RECORD EXCERPTS:

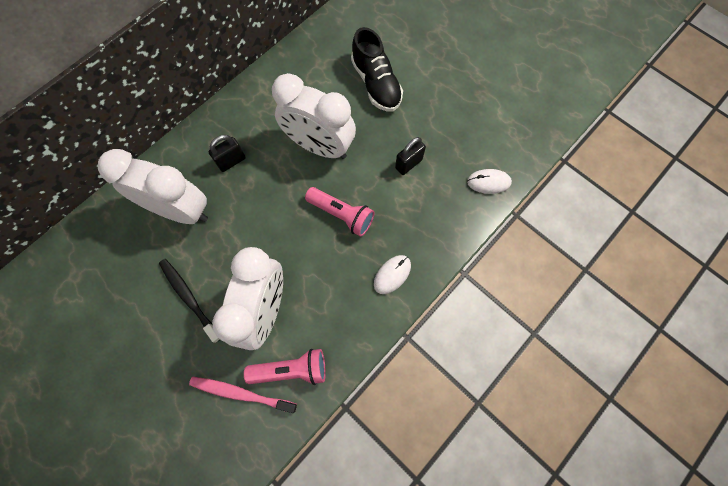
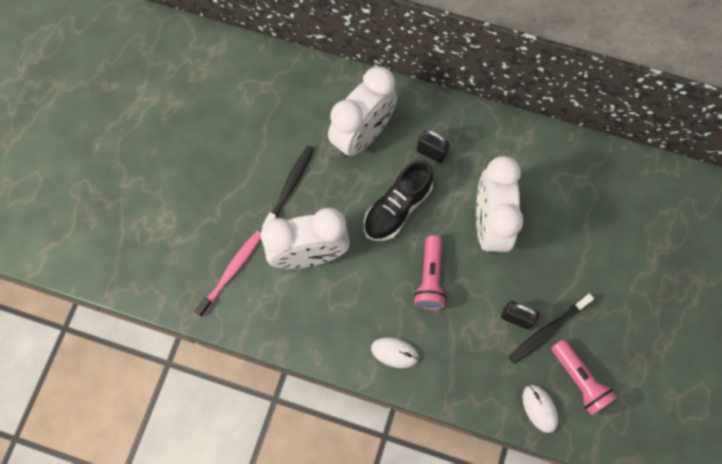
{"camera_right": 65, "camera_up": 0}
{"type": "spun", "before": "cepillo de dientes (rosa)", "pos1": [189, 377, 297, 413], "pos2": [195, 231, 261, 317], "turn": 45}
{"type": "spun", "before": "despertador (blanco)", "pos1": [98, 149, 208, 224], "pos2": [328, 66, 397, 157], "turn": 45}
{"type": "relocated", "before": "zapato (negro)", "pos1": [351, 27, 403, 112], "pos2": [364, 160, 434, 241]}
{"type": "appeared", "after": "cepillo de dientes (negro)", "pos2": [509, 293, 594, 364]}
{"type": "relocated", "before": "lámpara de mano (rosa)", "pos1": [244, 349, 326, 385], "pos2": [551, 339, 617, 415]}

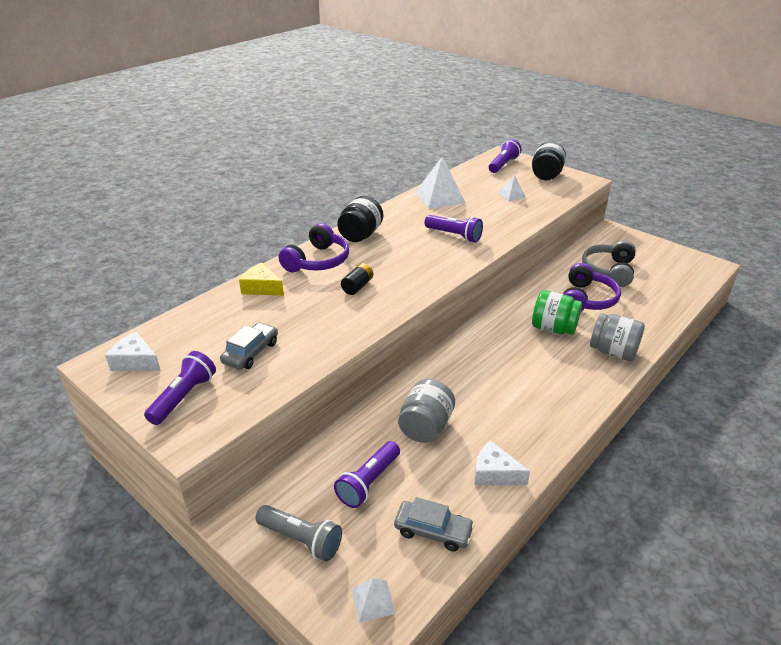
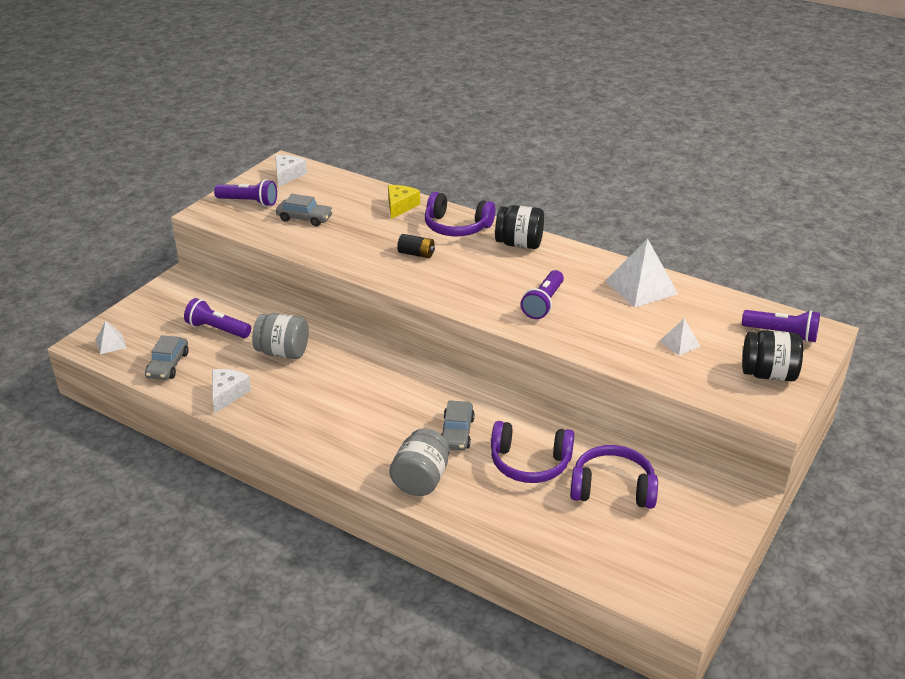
{"camera_right": 80, "camera_up": 0}
{"type": "exchanged", "before": "tarro (verde)", "after": "coche (gris)", "pos1": [532, 290, 582, 335], "pos2": [441, 400, 475, 451]}
{"type": "colour", "before": "auriculares (gris)", "after": "auriculares (morado)", "pos1": [582, 240, 636, 287], "pos2": [570, 445, 658, 509]}
{"type": "missing", "before": "lámpara de mano (gris)", "pos1": [255, 505, 342, 561]}

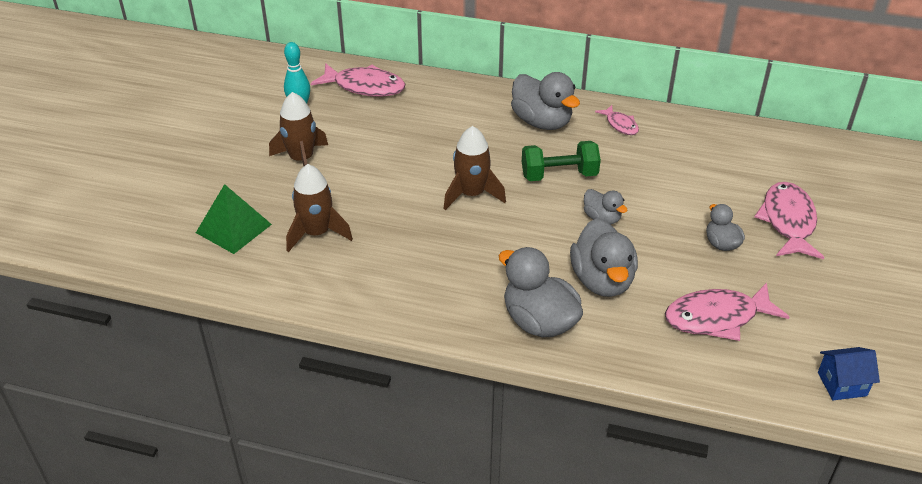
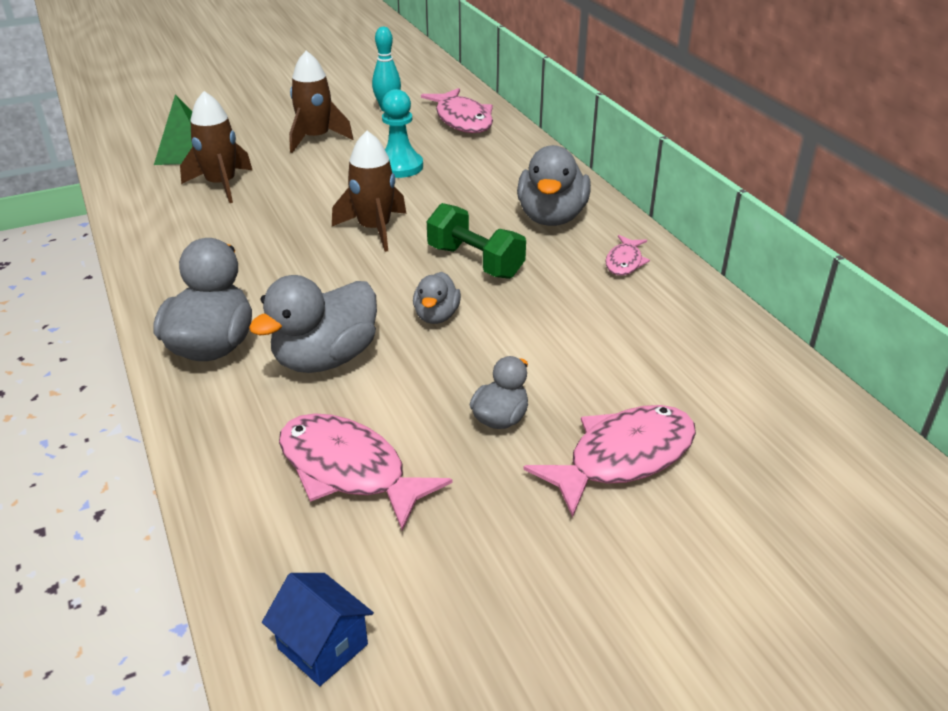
{"camera_right": 50, "camera_up": -5}
{"type": "appeared", "after": "peón (turquesa)", "pos2": [382, 89, 423, 178]}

WHAT TO PRODUCE: Among the entries, how many lines contain the word "dientes"? Give the number alone.

TASK RESULT: 2